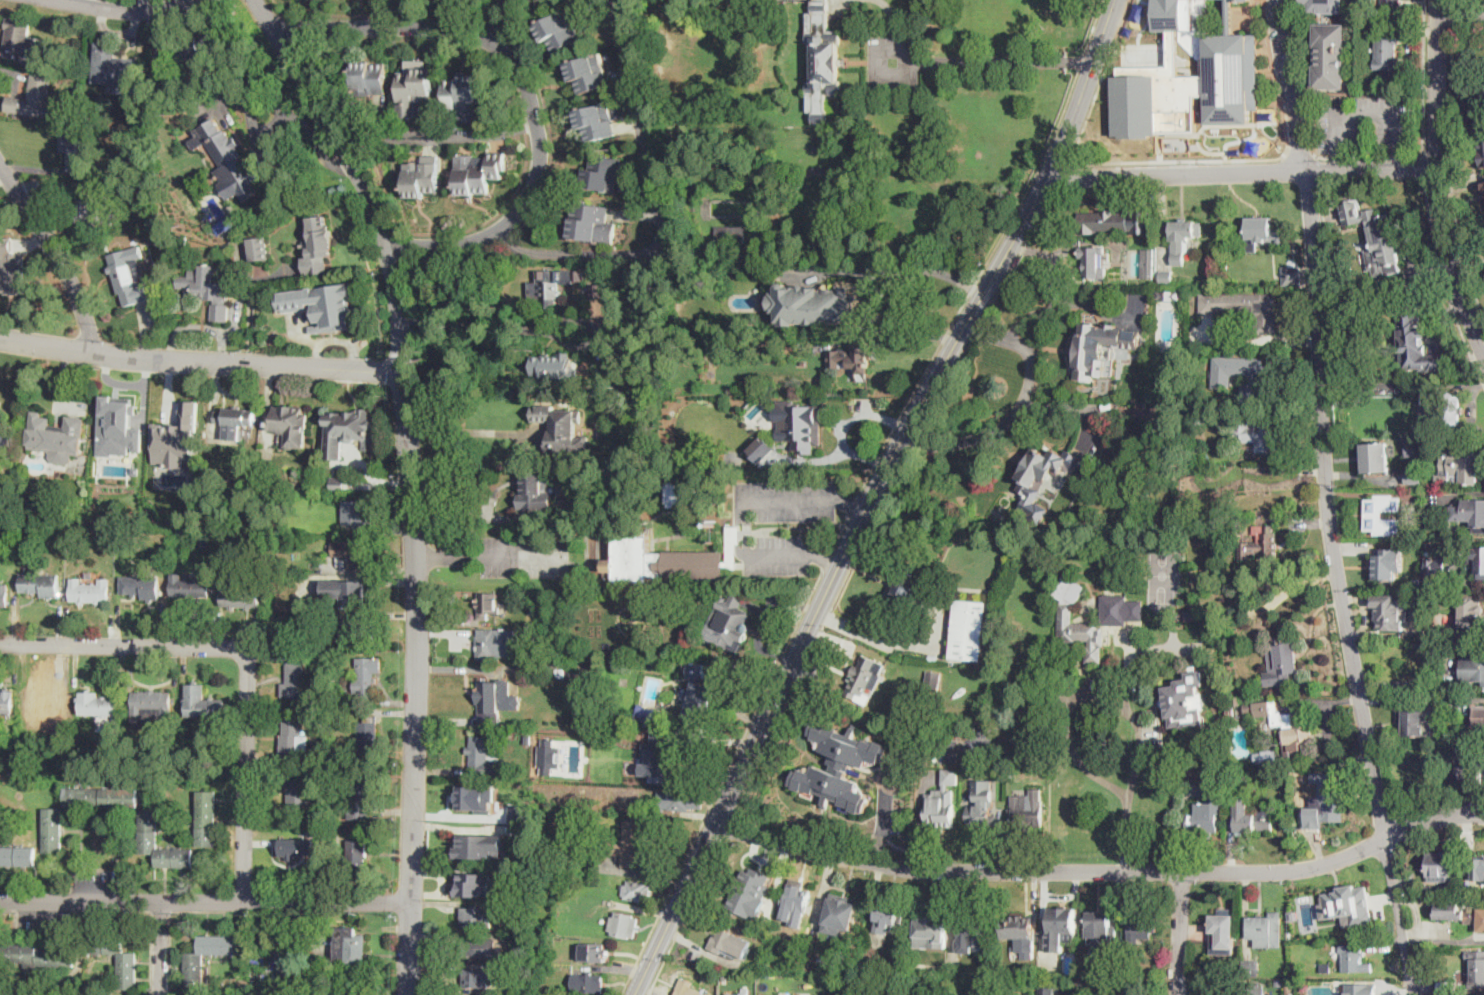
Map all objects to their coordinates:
road: (1475, 2)
building: (1328, 6)
building: (1390, 6)
road: (133, 7)
road: (1453, 10)
road: (1461, 10)
building: (1174, 15)
road: (491, 16)
road: (1468, 25)
road: (1121, 29)
building: (559, 30)
building: (21, 39)
building: (197, 48)
building: (1387, 51)
building: (1332, 56)
building: (823, 61)
road: (985, 61)
building: (63, 70)
building: (114, 73)
building: (587, 73)
building: (1231, 76)
road: (1422, 76)
building: (368, 79)
road: (525, 84)
road: (1291, 86)
building: (414, 87)
road: (1084, 89)
building: (1480, 90)
building: (462, 97)
building: (28, 98)
building: (1155, 103)
road: (1092, 111)
road: (1367, 112)
road: (293, 115)
building: (85, 117)
building: (599, 120)
road: (469, 132)
parking lot: (1339, 132)
building: (76, 151)
building: (1481, 153)
road: (1436, 155)
road: (1369, 156)
road: (1301, 157)
road: (1399, 157)
building: (227, 158)
road: (1341, 158)
road: (1184, 161)
road: (1423, 167)
road: (1452, 169)
building: (478, 172)
road: (1242, 173)
building: (602, 174)
road: (1063, 175)
building: (421, 179)
road: (1438, 182)
building: (1483, 184)
road: (655, 203)
building: (99, 206)
building: (236, 218)
building: (1108, 222)
building: (590, 223)
building: (224, 227)
building: (1263, 233)
building: (730, 236)
building: (1182, 239)
building: (1382, 244)
building: (318, 245)
building: (228, 246)
building: (259, 248)
road: (992, 251)
road: (53, 253)
building: (1092, 262)
building: (1148, 262)
road: (908, 266)
building: (802, 268)
building: (12, 271)
building: (128, 277)
building: (1166, 277)
building: (1293, 277)
road: (1446, 284)
building: (207, 289)
building: (546, 290)
building: (633, 291)
building: (597, 292)
building: (1168, 295)
building: (878, 299)
building: (815, 303)
road: (1065, 304)
building: (327, 305)
building: (1246, 308)
road: (983, 317)
road: (531, 330)
building: (818, 338)
road: (1441, 338)
building: (697, 340)
building: (1416, 342)
building: (1202, 347)
building: (1101, 348)
building: (852, 359)
road: (201, 361)
building: (554, 369)
building: (1239, 374)
road: (1398, 384)
road: (1064, 407)
road: (1470, 407)
road: (1017, 408)
building: (1448, 411)
road: (863, 413)
building: (236, 421)
building: (1199, 422)
building: (289, 425)
building: (356, 426)
building: (799, 426)
building: (561, 428)
road: (473, 431)
building: (1257, 434)
building: (8, 436)
building: (57, 437)
building: (177, 437)
building: (122, 442)
building: (1415, 449)
building: (761, 450)
road: (833, 456)
building: (1376, 457)
building: (1040, 469)
building: (1459, 469)
building: (135, 470)
building: (297, 472)
building: (1414, 477)
road: (411, 479)
building: (337, 485)
building: (138, 490)
building: (534, 490)
building: (674, 494)
building: (1147, 494)
parking lot: (790, 498)
road: (855, 502)
building: (1428, 511)
building: (12, 513)
building: (357, 513)
building: (1474, 514)
building: (1381, 515)
building: (1410, 515)
road: (746, 516)
building: (1202, 522)
building: (39, 525)
building: (10, 528)
building: (271, 530)
road: (842, 530)
building: (205, 541)
building: (1261, 543)
building: (732, 546)
building: (355, 553)
parking lot: (524, 555)
parking lot: (780, 555)
road: (448, 556)
road: (521, 556)
road: (828, 559)
building: (1478, 560)
building: (660, 561)
building: (1385, 564)
building: (1432, 567)
road: (836, 570)
building: (41, 582)
road: (1339, 585)
building: (141, 586)
building: (190, 586)
building: (89, 591)
building: (938, 591)
building: (361, 593)
building: (4, 595)
building: (909, 595)
building: (240, 596)
building: (488, 605)
building: (302, 608)
building: (1111, 608)
building: (1389, 611)
building: (1470, 612)
building: (1065, 615)
building: (1190, 615)
building: (306, 616)
building: (728, 623)
road: (820, 630)
building: (969, 630)
building: (360, 633)
road: (881, 638)
building: (496, 642)
building: (596, 644)
road: (247, 651)
building: (665, 653)
building: (532, 656)
building: (934, 657)
building: (1283, 660)
building: (1472, 669)
building: (696, 671)
building: (560, 673)
building: (864, 676)
building: (367, 677)
building: (294, 680)
building: (322, 681)
building: (933, 681)
building: (323, 692)
building: (1185, 699)
building: (495, 700)
building: (698, 700)
building: (1233, 701)
building: (6, 702)
building: (202, 703)
building: (97, 704)
building: (47, 705)
building: (151, 705)
building: (1259, 708)
building: (1231, 710)
building: (1481, 713)
building: (646, 714)
building: (1415, 721)
building: (314, 730)
building: (1296, 732)
road: (1069, 733)
building: (367, 736)
building: (293, 739)
building: (977, 741)
building: (1244, 742)
road: (1137, 753)
building: (341, 755)
building: (548, 756)
building: (1267, 756)
building: (482, 759)
building: (659, 759)
building: (839, 767)
building: (1480, 767)
road: (896, 768)
building: (322, 769)
building: (1010, 771)
building: (1459, 773)
building: (1190, 776)
road: (720, 782)
building: (299, 791)
building: (100, 796)
building: (476, 797)
building: (358, 799)
building: (680, 800)
building: (1325, 804)
building: (941, 810)
building: (1029, 810)
building: (519, 812)
building: (981, 816)
building: (205, 817)
building: (1249, 817)
building: (1202, 823)
road: (728, 827)
building: (148, 828)
building: (52, 829)
building: (478, 845)
building: (628, 845)
building: (296, 847)
building: (357, 852)
building: (17, 855)
building: (1441, 865)
building: (1478, 868)
road: (1102, 872)
building: (520, 877)
building: (477, 885)
building: (1426, 887)
building: (636, 891)
building: (744, 897)
building: (796, 897)
road: (204, 901)
building: (519, 904)
building: (1347, 905)
building: (843, 908)
building: (1459, 913)
building: (888, 914)
building: (1292, 915)
road: (684, 916)
building: (476, 917)
building: (1098, 922)
building: (623, 925)
building: (1142, 926)
building: (930, 927)
building: (1017, 928)
building: (1059, 928)
building: (1266, 930)
building: (974, 931)
building: (1222, 932)
road: (1181, 934)
building: (1445, 934)
building: (729, 943)
road: (162, 948)
building: (350, 948)
building: (480, 948)
building: (1073, 948)
building: (592, 952)
building: (37, 956)
building: (517, 959)
building: (1354, 959)
building: (1477, 967)
building: (1251, 968)
building: (1326, 968)
building: (127, 969)
building: (194, 974)
building: (1434, 977)
building: (475, 978)
building: (520, 978)
building: (587, 982)
building: (1279, 983)
road: (639, 984)
building: (866, 984)
building: (518, 986)
building: (687, 988)
building: (1445, 988)
building: (1250, 989)
building: (1359, 989)
building: (355, 991)
building: (1045, 991)
building: (1058, 993)
building: (737, 994)
building: (1073, 994)

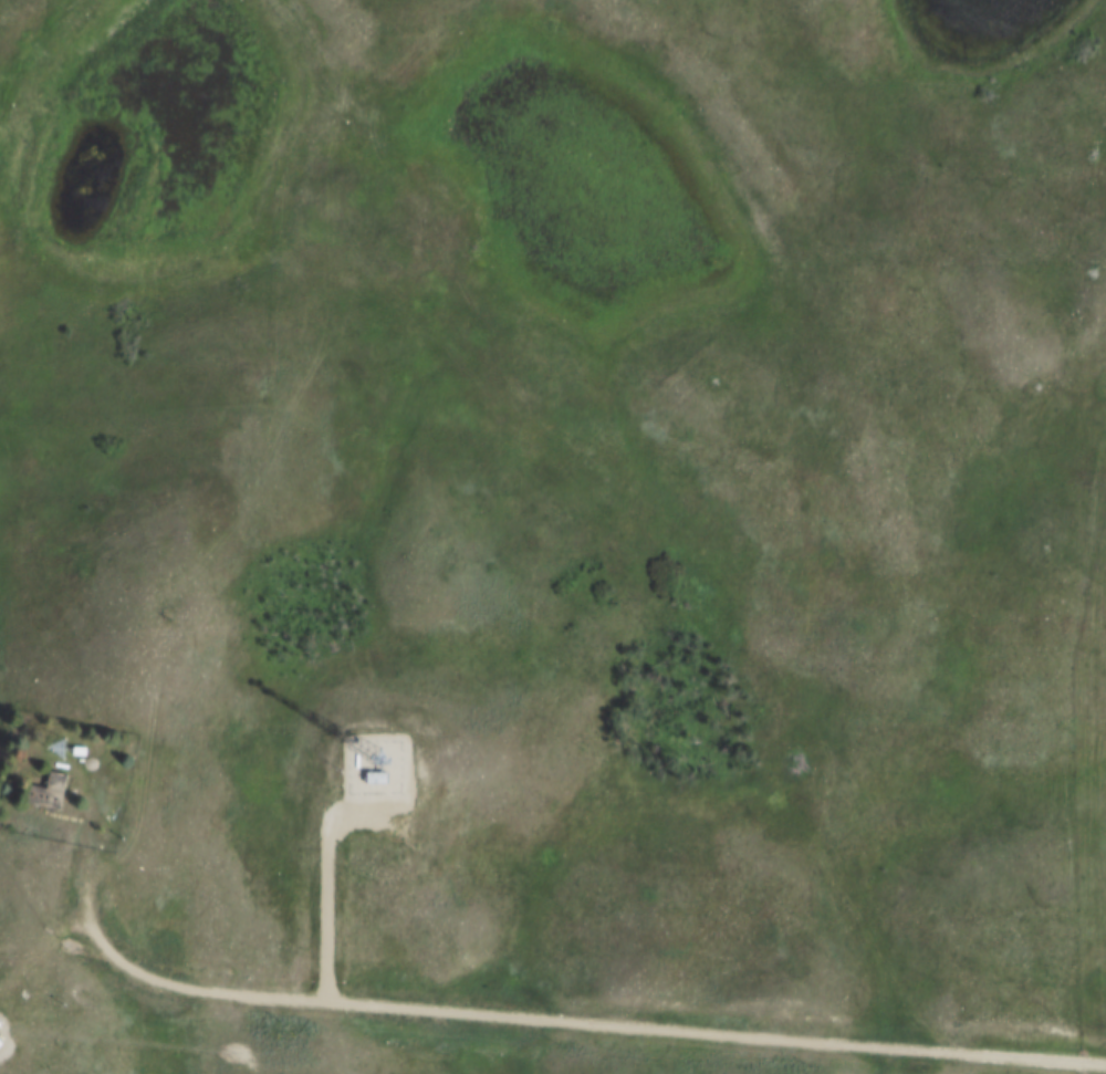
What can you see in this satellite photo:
building: (84, 752)
storage tank: (359, 759)
storage tank: (63, 765)
building: (384, 779)
building: (50, 793)
road: (588, 1020)
building: (2, 1044)

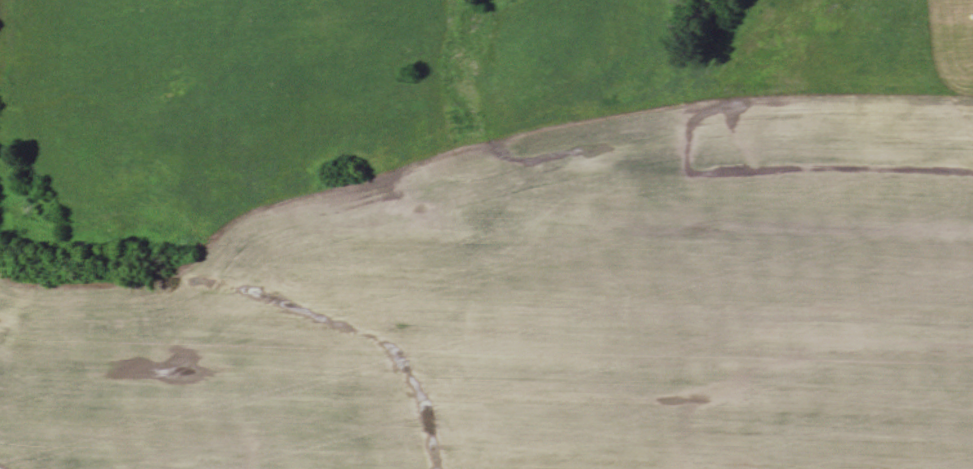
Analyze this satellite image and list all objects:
crop: (548, 307)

*-*-*

*Instructions for the task*: Once the pictures are set aside, the remaining data must be transcribed exactly.

*Solution for this exercise*:
Map all objects to their coordinates:
road: (1475, 2)
building: (1328, 6)
building: (1390, 6)
road: (133, 7)
road: (1453, 10)
road: (1461, 10)
building: (1174, 15)
road: (491, 16)
road: (1468, 25)
road: (1121, 29)
building: (559, 30)
building: (21, 39)
building: (197, 48)
building: (1387, 51)
building: (1332, 56)
building: (823, 61)
road: (985, 61)
building: (63, 70)
building: (114, 73)
building: (587, 73)
building: (1231, 76)
road: (1422, 76)
building: (368, 79)
road: (525, 84)
road: (1291, 86)
building: (414, 87)
road: (1084, 89)
building: (1480, 90)
building: (462, 97)
building: (28, 98)
building: (1155, 103)
road: (1092, 111)
road: (1367, 112)
road: (293, 115)
building: (85, 117)
building: (599, 120)
road: (469, 132)
parking lot: (1339, 132)
building: (76, 151)
building: (1481, 153)
road: (1436, 155)
road: (1369, 156)
road: (1301, 157)
road: (1399, 157)
building: (227, 158)
road: (1341, 158)
road: (1184, 161)
road: (1423, 167)
road: (1452, 169)
building: (478, 172)
road: (1242, 173)
building: (602, 174)
road: (1063, 175)
building: (421, 179)
road: (1438, 182)
building: (1483, 184)
road: (655, 203)
building: (99, 206)
building: (236, 218)
building: (1108, 222)
building: (590, 223)
building: (224, 227)
building: (1263, 233)
building: (730, 236)
building: (1182, 239)
building: (1382, 244)
building: (318, 245)
building: (228, 246)
building: (259, 248)
road: (992, 251)
road: (53, 253)
building: (1092, 262)
building: (1148, 262)
road: (908, 266)
building: (802, 268)
building: (12, 271)
building: (128, 277)
building: (1166, 277)
building: (1293, 277)
road: (1446, 284)
building: (207, 289)
building: (546, 290)
building: (633, 291)
building: (597, 292)
building: (1168, 295)
building: (878, 299)
building: (815, 303)
road: (1065, 304)
building: (327, 305)
building: (1246, 308)
road: (983, 317)
road: (531, 330)
building: (818, 338)
road: (1441, 338)
building: (697, 340)
building: (1416, 342)
building: (1202, 347)
building: (1101, 348)
building: (852, 359)
road: (201, 361)
building: (554, 369)
building: (1239, 374)
road: (1398, 384)
road: (1064, 407)
road: (1470, 407)
road: (1017, 408)
building: (1448, 411)
road: (863, 413)
building: (236, 421)
building: (1199, 422)
building: (289, 425)
building: (356, 426)
building: (799, 426)
building: (561, 428)
road: (473, 431)
building: (1257, 434)
building: (8, 436)
building: (57, 437)
building: (177, 437)
building: (122, 442)
building: (1415, 449)
building: (761, 450)
road: (833, 456)
building: (1376, 457)
building: (1040, 469)
building: (1459, 469)
building: (135, 470)
building: (297, 472)
building: (1414, 477)
road: (411, 479)
building: (337, 485)
building: (138, 490)
building: (534, 490)
building: (674, 494)
building: (1147, 494)
parking lot: (790, 498)
road: (855, 502)
building: (1428, 511)
building: (12, 513)
building: (357, 513)
building: (1474, 514)
building: (1381, 515)
building: (1410, 515)
road: (746, 516)
building: (1202, 522)
building: (39, 525)
building: (10, 528)
building: (271, 530)
road: (842, 530)
building: (205, 541)
building: (1261, 543)
building: (732, 546)
building: (355, 553)
parking lot: (524, 555)
parking lot: (780, 555)
road: (448, 556)
road: (521, 556)
road: (828, 559)
building: (1478, 560)
building: (660, 561)
building: (1385, 564)
building: (1432, 567)
road: (836, 570)
building: (41, 582)
road: (1339, 585)
building: (141, 586)
building: (190, 586)
building: (89, 591)
building: (938, 591)
building: (361, 593)
building: (4, 595)
building: (909, 595)
building: (240, 596)
building: (488, 605)
building: (302, 608)
building: (1111, 608)
building: (1389, 611)
building: (1470, 612)
building: (1065, 615)
building: (1190, 615)
building: (306, 616)
building: (728, 623)
road: (820, 630)
building: (969, 630)
building: (360, 633)
road: (881, 638)
building: (496, 642)
building: (596, 644)
road: (247, 651)
building: (665, 653)
building: (532, 656)
building: (934, 657)
building: (1283, 660)
building: (1472, 669)
building: (696, 671)
building: (560, 673)
building: (864, 676)
building: (367, 677)
building: (294, 680)
building: (322, 681)
building: (933, 681)
building: (323, 692)
building: (1185, 699)
building: (495, 700)
building: (698, 700)
building: (1233, 701)
building: (6, 702)
building: (202, 703)
building: (97, 704)
building: (47, 705)
building: (151, 705)
building: (1259, 708)
building: (1231, 710)
building: (1481, 713)
building: (646, 714)
building: (1415, 721)
building: (314, 730)
building: (1296, 732)
road: (1069, 733)
building: (367, 736)
building: (293, 739)
building: (977, 741)
building: (1244, 742)
road: (1137, 753)
building: (341, 755)
building: (548, 756)
building: (1267, 756)
building: (482, 759)
building: (659, 759)
building: (839, 767)
building: (1480, 767)
road: (896, 768)
building: (322, 769)
building: (1010, 771)
building: (1459, 773)
building: (1190, 776)
road: (720, 782)
building: (299, 791)
building: (100, 796)
building: (476, 797)
building: (358, 799)
building: (680, 800)
building: (1325, 804)
building: (941, 810)
building: (1029, 810)
building: (519, 812)
building: (981, 816)
building: (205, 817)
building: (1249, 817)
building: (1202, 823)
road: (728, 827)
building: (148, 828)
building: (52, 829)
building: (478, 845)
building: (628, 845)
building: (296, 847)
building: (357, 852)
building: (17, 855)
building: (1441, 865)
building: (1478, 868)
road: (1102, 872)
building: (520, 877)
building: (477, 885)
building: (1426, 887)
building: (636, 891)
building: (744, 897)
building: (796, 897)
road: (204, 901)
building: (519, 904)
building: (1347, 905)
building: (843, 908)
building: (1459, 913)
building: (888, 914)
building: (1292, 915)
road: (684, 916)
building: (476, 917)
building: (1098, 922)
building: (623, 925)
building: (1142, 926)
building: (930, 927)
building: (1017, 928)
building: (1059, 928)
building: (1266, 930)
building: (974, 931)
building: (1222, 932)
road: (1181, 934)
building: (1445, 934)
building: (729, 943)
road: (162, 948)
building: (350, 948)
building: (480, 948)
building: (1073, 948)
building: (592, 952)
building: (37, 956)
building: (517, 959)
building: (1354, 959)
building: (1477, 967)
building: (1251, 968)
building: (1326, 968)
building: (127, 969)
building: (194, 974)
building: (1434, 977)
building: (475, 978)
building: (520, 978)
building: (587, 982)
building: (1279, 983)
road: (639, 984)
building: (866, 984)
building: (518, 986)
building: (687, 988)
building: (1445, 988)
building: (1250, 989)
building: (1359, 989)
building: (355, 991)
building: (1045, 991)
building: (1058, 993)
building: (737, 994)
building: (1073, 994)

What can you see in this satellite photo:
building: (84, 752)
storage tank: (359, 759)
storage tank: (63, 765)
building: (384, 779)
building: (50, 793)
road: (588, 1020)
building: (2, 1044)

Analyze this satellite image and list all objects:
crop: (548, 307)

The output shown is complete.